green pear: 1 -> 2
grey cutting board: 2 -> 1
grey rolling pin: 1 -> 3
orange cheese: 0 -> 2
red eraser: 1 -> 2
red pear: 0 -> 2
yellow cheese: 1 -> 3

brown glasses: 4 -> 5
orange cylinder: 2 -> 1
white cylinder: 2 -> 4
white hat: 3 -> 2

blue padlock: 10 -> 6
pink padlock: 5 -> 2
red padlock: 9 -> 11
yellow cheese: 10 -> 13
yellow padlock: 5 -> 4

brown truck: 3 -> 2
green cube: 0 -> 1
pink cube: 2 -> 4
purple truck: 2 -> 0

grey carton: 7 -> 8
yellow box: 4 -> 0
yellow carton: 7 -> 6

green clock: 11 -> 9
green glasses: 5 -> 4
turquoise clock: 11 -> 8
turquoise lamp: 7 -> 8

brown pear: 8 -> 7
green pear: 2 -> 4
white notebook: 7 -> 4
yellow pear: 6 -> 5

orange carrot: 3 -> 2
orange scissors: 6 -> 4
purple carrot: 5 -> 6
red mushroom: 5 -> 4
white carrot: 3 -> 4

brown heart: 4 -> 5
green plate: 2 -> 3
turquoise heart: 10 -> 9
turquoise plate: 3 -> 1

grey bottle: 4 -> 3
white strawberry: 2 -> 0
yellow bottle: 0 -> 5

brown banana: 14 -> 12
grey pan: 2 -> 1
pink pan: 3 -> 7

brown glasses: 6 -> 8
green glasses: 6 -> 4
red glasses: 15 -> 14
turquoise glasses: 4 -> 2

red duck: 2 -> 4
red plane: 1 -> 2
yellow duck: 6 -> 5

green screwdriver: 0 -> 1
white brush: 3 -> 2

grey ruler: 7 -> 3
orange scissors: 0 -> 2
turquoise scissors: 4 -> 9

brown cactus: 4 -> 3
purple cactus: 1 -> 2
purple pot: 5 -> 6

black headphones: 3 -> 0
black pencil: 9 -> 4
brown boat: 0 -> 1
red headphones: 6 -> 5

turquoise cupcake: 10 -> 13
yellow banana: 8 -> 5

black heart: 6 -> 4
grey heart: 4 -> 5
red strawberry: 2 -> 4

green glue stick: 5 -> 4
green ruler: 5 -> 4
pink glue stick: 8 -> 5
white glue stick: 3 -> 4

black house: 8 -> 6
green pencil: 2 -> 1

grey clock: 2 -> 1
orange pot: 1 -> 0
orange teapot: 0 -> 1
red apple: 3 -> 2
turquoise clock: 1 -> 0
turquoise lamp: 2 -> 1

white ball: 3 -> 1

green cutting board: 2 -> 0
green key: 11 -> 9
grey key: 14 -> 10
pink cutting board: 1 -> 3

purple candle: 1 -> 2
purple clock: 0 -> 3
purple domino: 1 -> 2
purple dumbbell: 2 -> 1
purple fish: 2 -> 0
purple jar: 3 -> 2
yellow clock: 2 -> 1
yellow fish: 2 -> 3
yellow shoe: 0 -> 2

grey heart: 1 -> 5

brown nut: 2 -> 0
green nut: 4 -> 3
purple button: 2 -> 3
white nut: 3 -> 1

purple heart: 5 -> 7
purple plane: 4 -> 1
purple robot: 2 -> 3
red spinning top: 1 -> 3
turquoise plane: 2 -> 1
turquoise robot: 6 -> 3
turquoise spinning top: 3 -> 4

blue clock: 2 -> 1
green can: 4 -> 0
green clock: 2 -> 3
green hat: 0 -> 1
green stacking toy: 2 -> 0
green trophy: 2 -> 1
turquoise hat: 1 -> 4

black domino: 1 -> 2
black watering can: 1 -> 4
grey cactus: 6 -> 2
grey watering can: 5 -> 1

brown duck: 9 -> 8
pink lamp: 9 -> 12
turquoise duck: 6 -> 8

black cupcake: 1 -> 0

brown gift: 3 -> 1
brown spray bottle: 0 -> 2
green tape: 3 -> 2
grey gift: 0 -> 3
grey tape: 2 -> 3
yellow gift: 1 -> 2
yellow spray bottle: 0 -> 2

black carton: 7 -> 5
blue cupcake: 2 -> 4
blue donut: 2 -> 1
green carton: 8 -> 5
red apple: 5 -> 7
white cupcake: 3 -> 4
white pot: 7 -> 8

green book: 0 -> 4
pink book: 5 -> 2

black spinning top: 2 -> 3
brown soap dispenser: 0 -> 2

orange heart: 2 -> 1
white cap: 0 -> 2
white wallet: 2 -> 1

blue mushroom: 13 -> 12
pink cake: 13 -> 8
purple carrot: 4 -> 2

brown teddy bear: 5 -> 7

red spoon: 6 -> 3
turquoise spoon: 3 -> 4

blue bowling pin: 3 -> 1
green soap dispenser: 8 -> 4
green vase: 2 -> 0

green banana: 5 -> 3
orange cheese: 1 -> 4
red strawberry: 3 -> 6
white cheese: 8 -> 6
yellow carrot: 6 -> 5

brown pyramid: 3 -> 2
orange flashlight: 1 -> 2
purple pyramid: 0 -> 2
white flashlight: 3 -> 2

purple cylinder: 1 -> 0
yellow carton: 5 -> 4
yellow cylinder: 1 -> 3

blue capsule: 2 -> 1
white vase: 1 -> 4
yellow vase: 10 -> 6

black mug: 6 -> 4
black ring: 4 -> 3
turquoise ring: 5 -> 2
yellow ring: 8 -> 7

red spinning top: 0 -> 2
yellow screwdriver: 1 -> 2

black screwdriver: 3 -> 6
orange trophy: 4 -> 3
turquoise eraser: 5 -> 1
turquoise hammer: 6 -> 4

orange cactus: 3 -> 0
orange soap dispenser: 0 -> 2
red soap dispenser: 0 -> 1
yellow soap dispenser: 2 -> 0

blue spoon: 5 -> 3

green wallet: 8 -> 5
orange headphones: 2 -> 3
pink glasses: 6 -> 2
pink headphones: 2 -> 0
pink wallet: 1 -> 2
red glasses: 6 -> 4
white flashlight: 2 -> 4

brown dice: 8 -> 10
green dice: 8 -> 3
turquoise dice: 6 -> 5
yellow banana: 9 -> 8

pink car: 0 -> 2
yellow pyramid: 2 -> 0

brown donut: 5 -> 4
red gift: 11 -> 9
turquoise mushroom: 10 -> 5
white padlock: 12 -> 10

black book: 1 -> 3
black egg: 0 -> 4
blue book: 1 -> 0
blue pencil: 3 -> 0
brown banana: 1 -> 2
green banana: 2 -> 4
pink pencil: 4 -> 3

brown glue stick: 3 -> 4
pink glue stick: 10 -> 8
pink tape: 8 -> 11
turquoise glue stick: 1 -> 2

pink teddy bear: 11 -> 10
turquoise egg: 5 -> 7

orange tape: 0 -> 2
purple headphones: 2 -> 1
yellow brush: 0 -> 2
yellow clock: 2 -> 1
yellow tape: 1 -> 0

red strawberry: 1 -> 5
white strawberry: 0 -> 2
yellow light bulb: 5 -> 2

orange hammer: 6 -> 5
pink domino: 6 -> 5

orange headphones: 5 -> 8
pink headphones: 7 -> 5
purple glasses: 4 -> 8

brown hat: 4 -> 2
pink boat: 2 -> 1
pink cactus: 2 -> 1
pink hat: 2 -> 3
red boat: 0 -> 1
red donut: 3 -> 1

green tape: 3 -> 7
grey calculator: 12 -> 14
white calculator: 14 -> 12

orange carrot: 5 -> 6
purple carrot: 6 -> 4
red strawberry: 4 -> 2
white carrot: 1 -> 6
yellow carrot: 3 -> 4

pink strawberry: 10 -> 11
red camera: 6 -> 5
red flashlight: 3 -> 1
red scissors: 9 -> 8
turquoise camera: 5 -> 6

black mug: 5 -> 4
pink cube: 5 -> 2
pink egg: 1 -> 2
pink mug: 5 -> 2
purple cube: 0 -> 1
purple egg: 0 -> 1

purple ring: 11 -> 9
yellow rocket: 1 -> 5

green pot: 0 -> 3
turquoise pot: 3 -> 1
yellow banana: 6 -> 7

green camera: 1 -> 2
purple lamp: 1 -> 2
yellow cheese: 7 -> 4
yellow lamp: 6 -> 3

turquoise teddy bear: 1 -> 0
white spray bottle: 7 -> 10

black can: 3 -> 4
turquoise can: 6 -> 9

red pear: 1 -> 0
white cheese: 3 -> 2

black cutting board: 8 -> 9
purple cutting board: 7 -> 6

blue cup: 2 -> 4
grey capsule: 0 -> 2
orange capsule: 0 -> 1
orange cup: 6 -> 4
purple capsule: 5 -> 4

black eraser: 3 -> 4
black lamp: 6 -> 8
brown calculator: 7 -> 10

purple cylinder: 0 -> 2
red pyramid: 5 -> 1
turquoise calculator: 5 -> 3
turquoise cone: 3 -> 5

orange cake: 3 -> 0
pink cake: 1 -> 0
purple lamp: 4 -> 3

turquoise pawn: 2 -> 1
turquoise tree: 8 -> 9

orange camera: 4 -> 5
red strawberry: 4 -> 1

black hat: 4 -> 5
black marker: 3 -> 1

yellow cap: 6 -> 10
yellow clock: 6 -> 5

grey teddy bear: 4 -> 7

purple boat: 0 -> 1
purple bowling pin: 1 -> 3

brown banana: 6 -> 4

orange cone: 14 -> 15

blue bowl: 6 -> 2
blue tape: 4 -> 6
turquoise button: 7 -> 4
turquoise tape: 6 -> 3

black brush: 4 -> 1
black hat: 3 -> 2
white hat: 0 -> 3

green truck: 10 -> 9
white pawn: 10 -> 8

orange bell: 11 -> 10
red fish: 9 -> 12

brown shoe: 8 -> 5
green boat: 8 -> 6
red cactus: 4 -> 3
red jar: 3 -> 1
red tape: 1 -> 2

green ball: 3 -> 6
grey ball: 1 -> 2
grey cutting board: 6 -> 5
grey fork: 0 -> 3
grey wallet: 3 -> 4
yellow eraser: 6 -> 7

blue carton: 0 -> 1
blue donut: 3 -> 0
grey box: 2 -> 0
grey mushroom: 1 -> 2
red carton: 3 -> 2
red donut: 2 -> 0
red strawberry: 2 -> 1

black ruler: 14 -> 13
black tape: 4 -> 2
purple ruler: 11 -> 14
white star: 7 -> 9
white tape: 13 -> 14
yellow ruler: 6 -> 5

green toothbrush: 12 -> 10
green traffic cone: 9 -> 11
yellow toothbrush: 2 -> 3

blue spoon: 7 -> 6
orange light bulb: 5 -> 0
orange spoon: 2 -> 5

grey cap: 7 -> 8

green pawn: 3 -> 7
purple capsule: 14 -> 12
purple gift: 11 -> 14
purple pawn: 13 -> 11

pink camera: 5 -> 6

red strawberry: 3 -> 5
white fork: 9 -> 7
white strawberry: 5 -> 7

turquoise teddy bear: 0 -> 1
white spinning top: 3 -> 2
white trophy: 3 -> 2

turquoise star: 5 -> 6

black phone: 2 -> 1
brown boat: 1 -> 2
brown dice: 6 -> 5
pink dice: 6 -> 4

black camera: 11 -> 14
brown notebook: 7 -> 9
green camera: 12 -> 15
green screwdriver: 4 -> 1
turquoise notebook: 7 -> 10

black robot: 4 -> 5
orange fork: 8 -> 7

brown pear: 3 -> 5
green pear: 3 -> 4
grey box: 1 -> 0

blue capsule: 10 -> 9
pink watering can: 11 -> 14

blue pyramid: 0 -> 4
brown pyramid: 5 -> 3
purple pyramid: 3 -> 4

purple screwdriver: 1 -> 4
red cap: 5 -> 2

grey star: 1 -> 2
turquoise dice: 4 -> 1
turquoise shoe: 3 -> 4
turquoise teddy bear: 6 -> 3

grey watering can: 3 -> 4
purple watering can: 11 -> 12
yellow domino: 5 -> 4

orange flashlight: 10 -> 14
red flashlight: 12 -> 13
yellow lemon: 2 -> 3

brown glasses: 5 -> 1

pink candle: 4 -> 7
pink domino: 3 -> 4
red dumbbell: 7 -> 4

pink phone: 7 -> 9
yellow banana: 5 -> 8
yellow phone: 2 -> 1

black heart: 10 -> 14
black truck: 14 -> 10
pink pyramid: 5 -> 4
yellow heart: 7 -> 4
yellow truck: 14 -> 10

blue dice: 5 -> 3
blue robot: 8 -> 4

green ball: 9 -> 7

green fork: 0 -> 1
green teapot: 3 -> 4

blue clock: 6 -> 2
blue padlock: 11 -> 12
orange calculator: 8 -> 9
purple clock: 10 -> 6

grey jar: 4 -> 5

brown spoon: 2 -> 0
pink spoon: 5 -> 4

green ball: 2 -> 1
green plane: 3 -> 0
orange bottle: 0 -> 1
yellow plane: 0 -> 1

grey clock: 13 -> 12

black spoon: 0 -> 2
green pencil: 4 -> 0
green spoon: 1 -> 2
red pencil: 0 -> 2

+===+

▶ [What the task asks] All lines from the one containing "purple pyramid: 3 -> 4" through the last line of the data must be set down exactly. No other lines belong in the answer.

▶ [Answer box]
purple pyramid: 3 -> 4

purple screwdriver: 1 -> 4
red cap: 5 -> 2

grey star: 1 -> 2
turquoise dice: 4 -> 1
turquoise shoe: 3 -> 4
turquoise teddy bear: 6 -> 3

grey watering can: 3 -> 4
purple watering can: 11 -> 12
yellow domino: 5 -> 4

orange flashlight: 10 -> 14
red flashlight: 12 -> 13
yellow lemon: 2 -> 3

brown glasses: 5 -> 1

pink candle: 4 -> 7
pink domino: 3 -> 4
red dumbbell: 7 -> 4

pink phone: 7 -> 9
yellow banana: 5 -> 8
yellow phone: 2 -> 1

black heart: 10 -> 14
black truck: 14 -> 10
pink pyramid: 5 -> 4
yellow heart: 7 -> 4
yellow truck: 14 -> 10

blue dice: 5 -> 3
blue robot: 8 -> 4

green ball: 9 -> 7

green fork: 0 -> 1
green teapot: 3 -> 4

blue clock: 6 -> 2
blue padlock: 11 -> 12
orange calculator: 8 -> 9
purple clock: 10 -> 6

grey jar: 4 -> 5

brown spoon: 2 -> 0
pink spoon: 5 -> 4

green ball: 2 -> 1
green plane: 3 -> 0
orange bottle: 0 -> 1
yellow plane: 0 -> 1

grey clock: 13 -> 12

black spoon: 0 -> 2
green pencil: 4 -> 0
green spoon: 1 -> 2
red pencil: 0 -> 2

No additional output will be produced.